%%
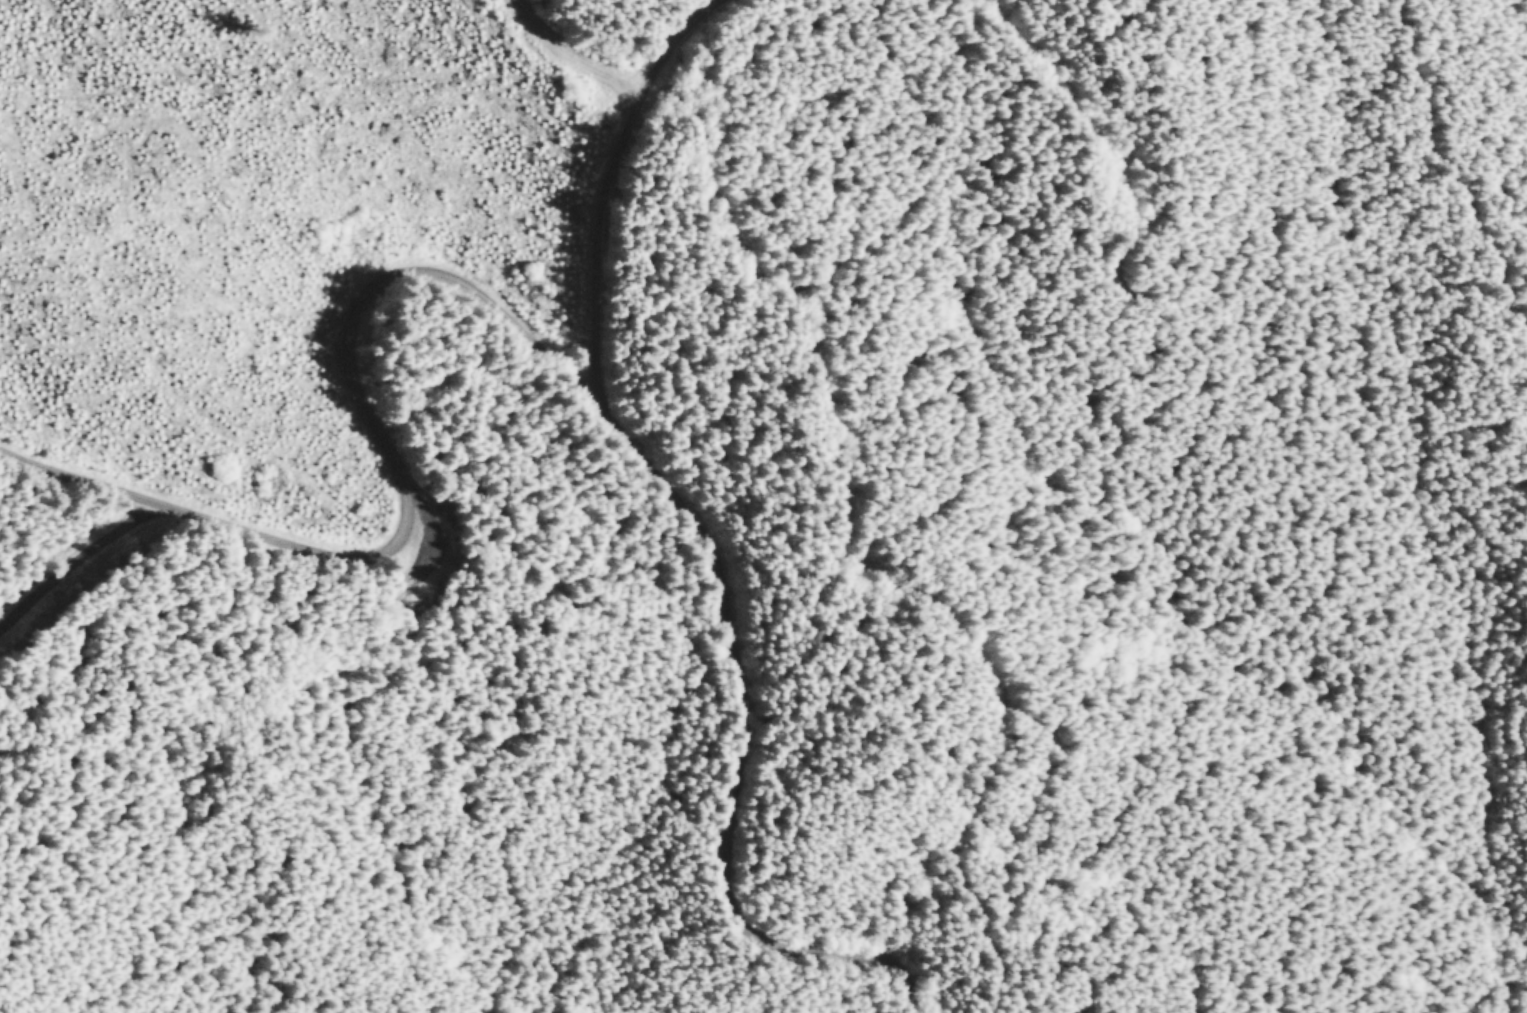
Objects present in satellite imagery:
road: (577, 51)
road: (1112, 142)
road: (1449, 163)
road: (622, 169)
road: (531, 330)
road: (1498, 425)
road: (78, 567)

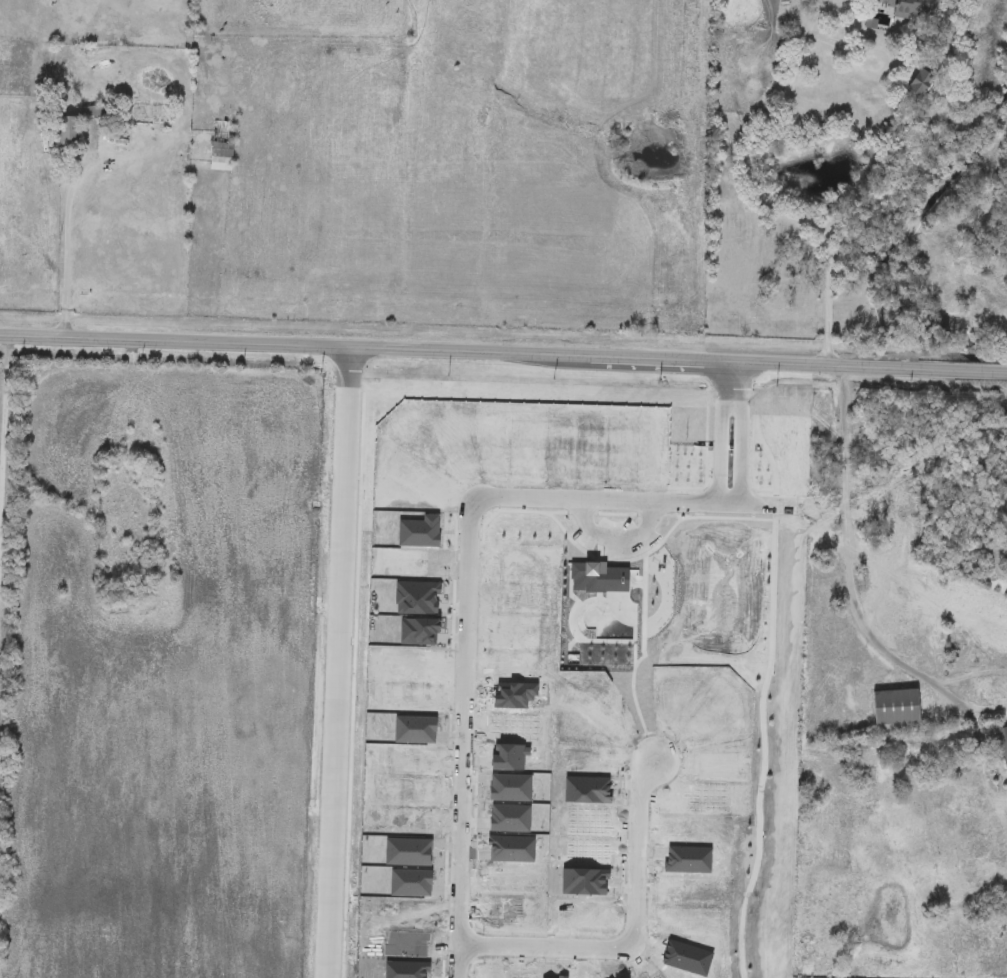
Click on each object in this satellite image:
building: (910, 7)
road: (843, 44)
building: (94, 111)
building: (69, 131)
building: (223, 144)
road: (766, 203)
road: (68, 233)
road: (503, 352)
road: (740, 433)
road: (631, 501)
road: (335, 662)
building: (900, 707)
road: (462, 737)
building: (1003, 744)
road: (628, 938)

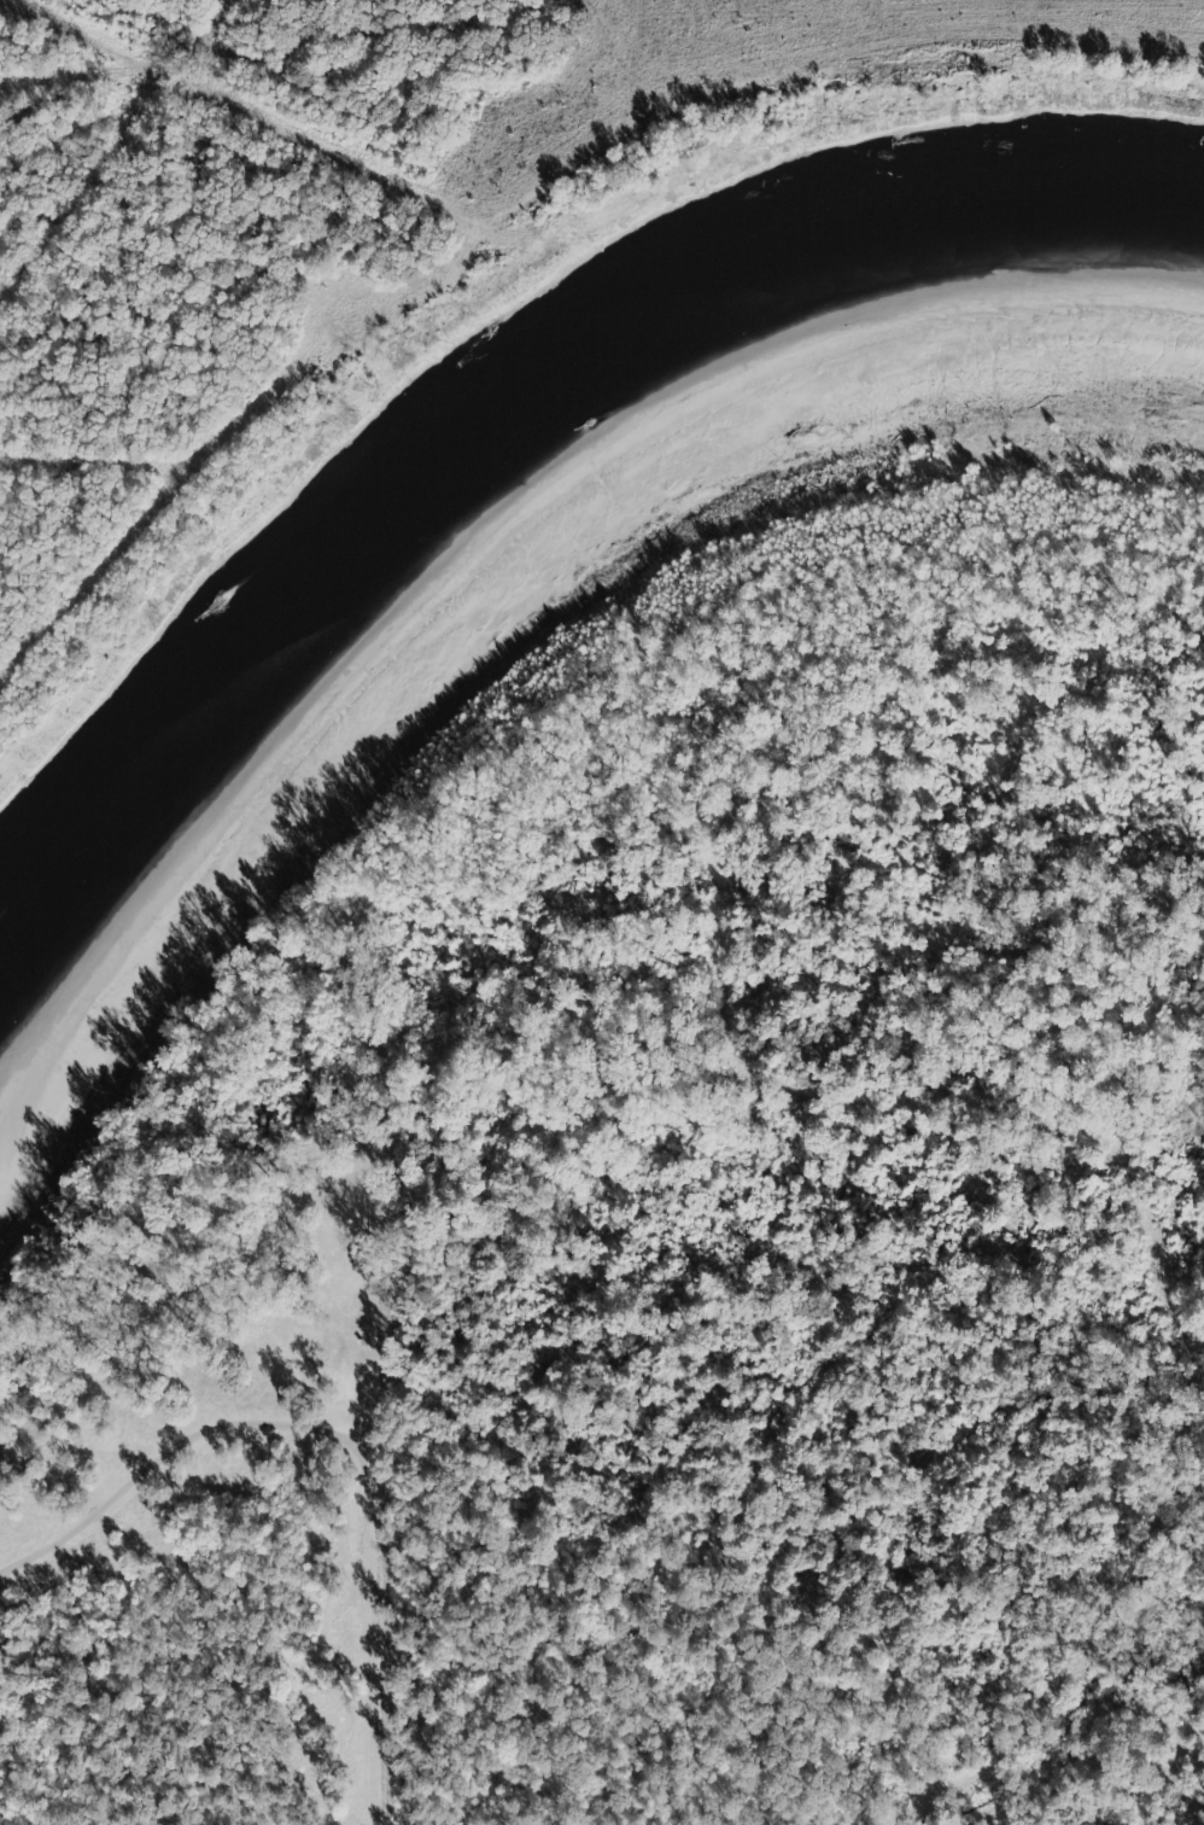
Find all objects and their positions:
road: (587, 194)
river: (508, 454)
road: (196, 1056)
road: (797, 1101)
road: (137, 1217)
road: (43, 1259)
road: (1175, 1768)

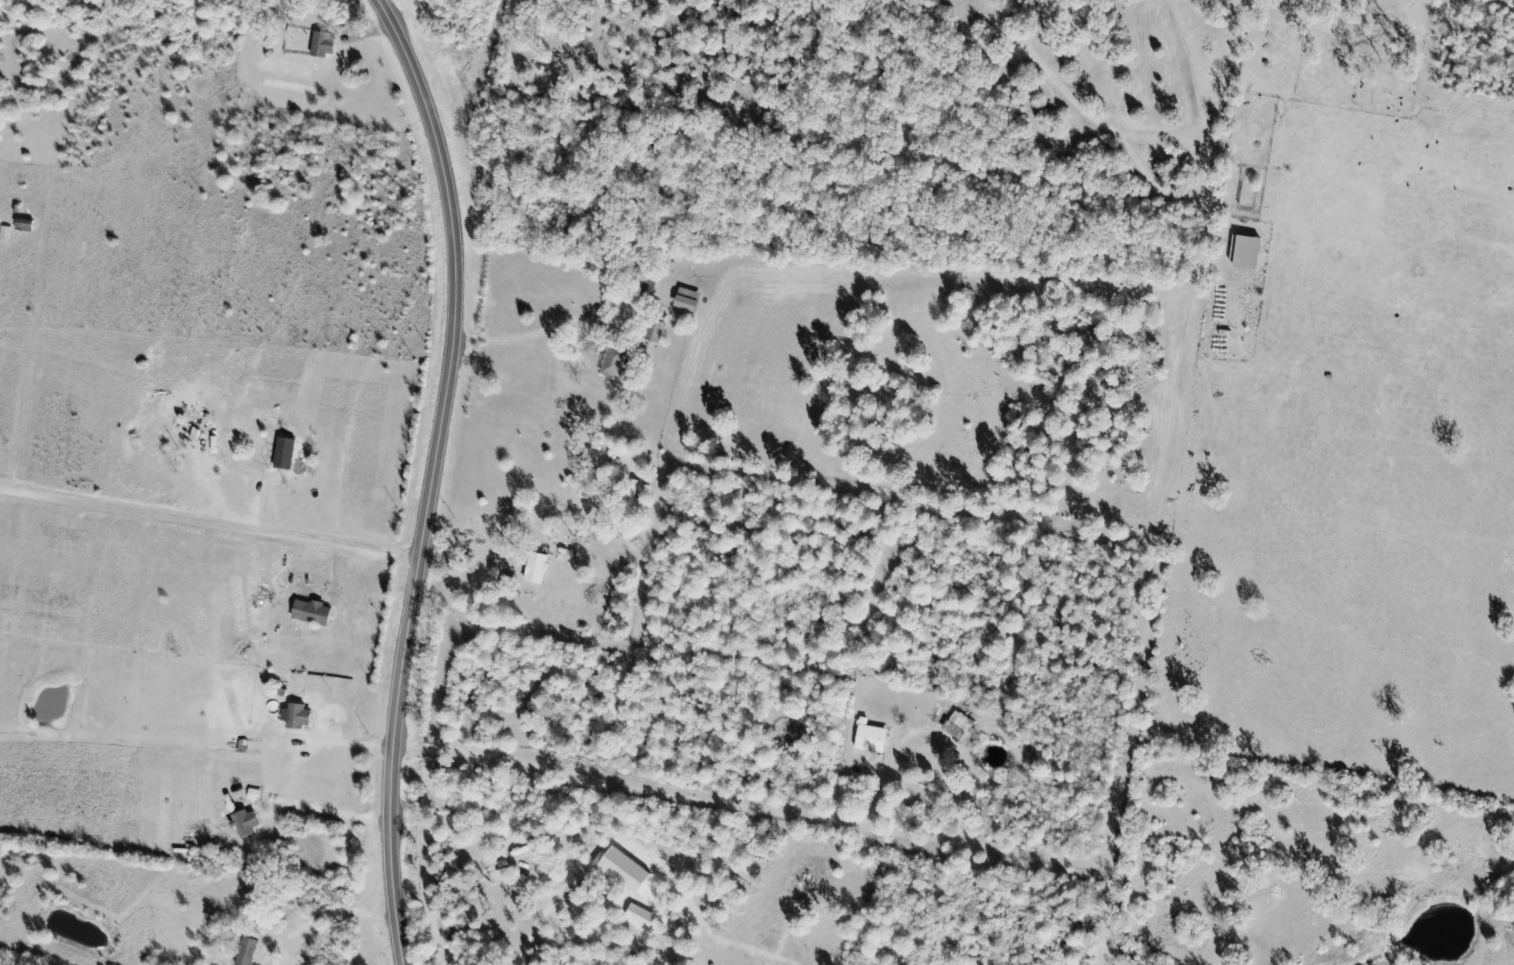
%%
### TO DO
Each of the lines above should be transcribed exactly; no image is to be copied.

### ANSWER AREA
Objects present in satellite imagery:
road: (577, 51)
road: (1112, 142)
road: (1449, 163)
road: (622, 169)
road: (531, 330)
road: (1498, 425)
road: (78, 567)

Click on each object in this satellite image:
building: (910, 7)
road: (843, 44)
building: (94, 111)
building: (69, 131)
building: (223, 144)
road: (766, 203)
road: (68, 233)
road: (503, 352)
road: (740, 433)
road: (631, 501)
road: (335, 662)
building: (900, 707)
road: (462, 737)
building: (1003, 744)
road: (628, 938)

Find all objects and their positions:
road: (587, 194)
river: (508, 454)
road: (196, 1056)
road: (797, 1101)
road: (137, 1217)
road: (43, 1259)
road: (1175, 1768)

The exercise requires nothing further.